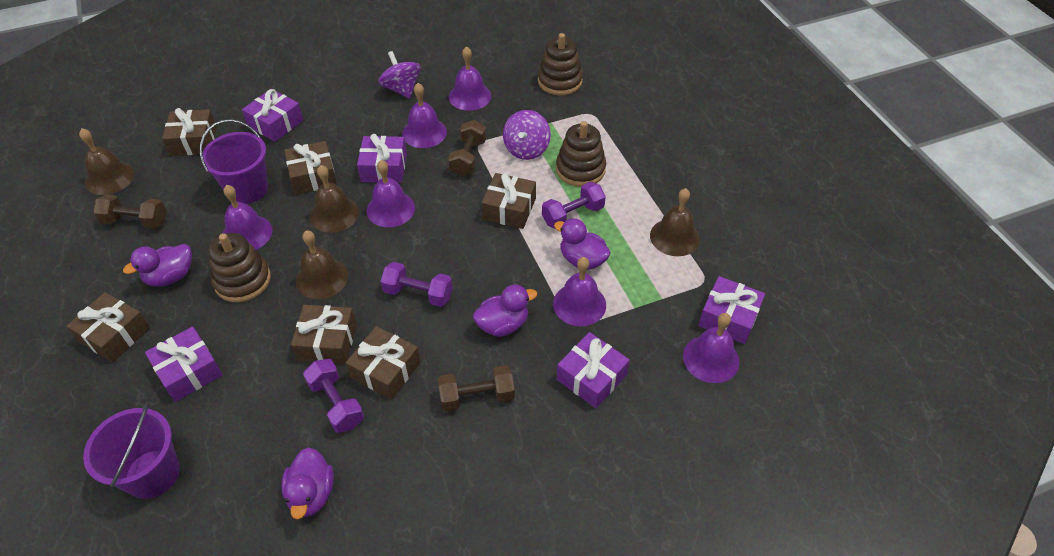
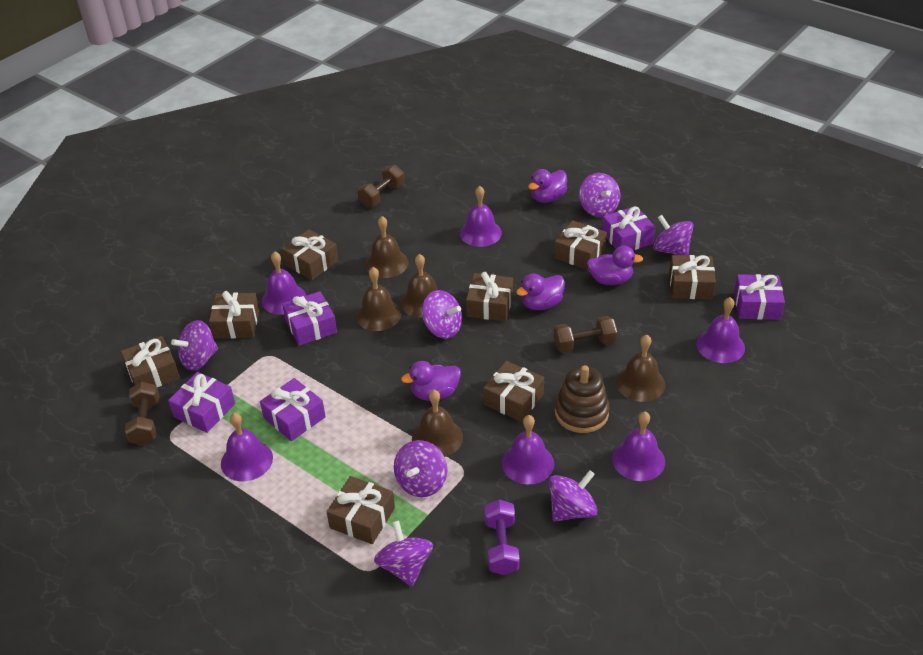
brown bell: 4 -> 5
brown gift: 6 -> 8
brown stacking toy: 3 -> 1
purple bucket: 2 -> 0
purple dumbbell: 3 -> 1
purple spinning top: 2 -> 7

:: TASK TO CARRY OUT ::
Each record above, in full: return it exactly, pictures excluded.

:: TASK SOLUTION ::
brown bell: 4 -> 5
brown gift: 6 -> 8
brown stacking toy: 3 -> 1
purple bucket: 2 -> 0
purple dumbbell: 3 -> 1
purple spinning top: 2 -> 7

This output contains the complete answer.